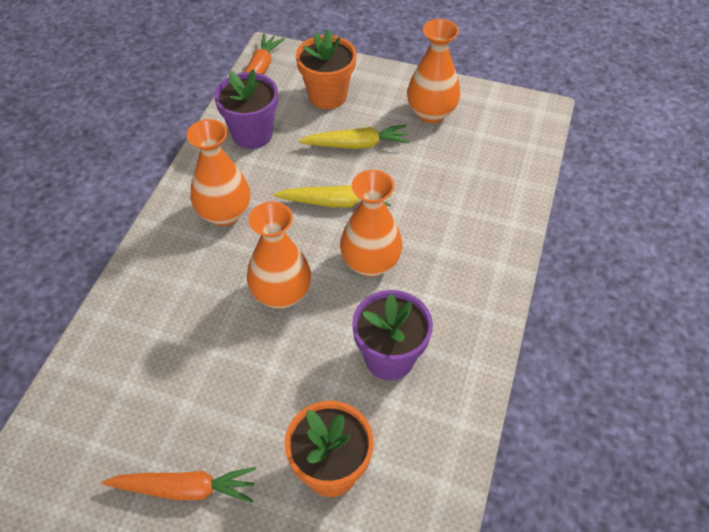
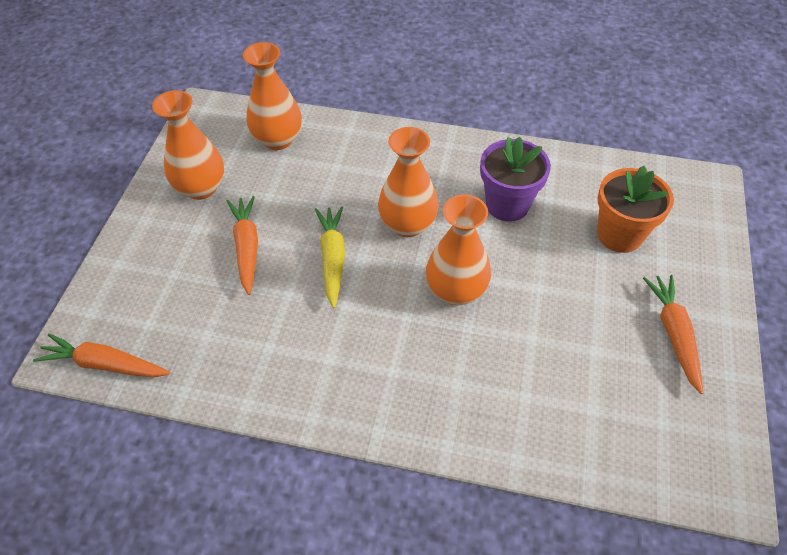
camera: 95 degrees left, 0 degrees up
orange vase [187,119,250,226] -> orange vase moved to [243,42,302,150]
purple flower pot [214,69,278,149] -> none
orange flower pot [296,29,357,109] -> none
yellow carrot [298,124,410,149] -> orange carrot [227,196,258,295]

= WHAT IS BEING ASKED =
Only the pictures should be left out; write out everything else in the records exactly.

= TASK OUTPUT =
camera: 95 degrees left, 0 degrees up
orange vase [187,119,250,226] -> orange vase moved to [243,42,302,150]
purple flower pot [214,69,278,149] -> none
orange flower pot [296,29,357,109] -> none
yellow carrot [298,124,410,149] -> orange carrot [227,196,258,295]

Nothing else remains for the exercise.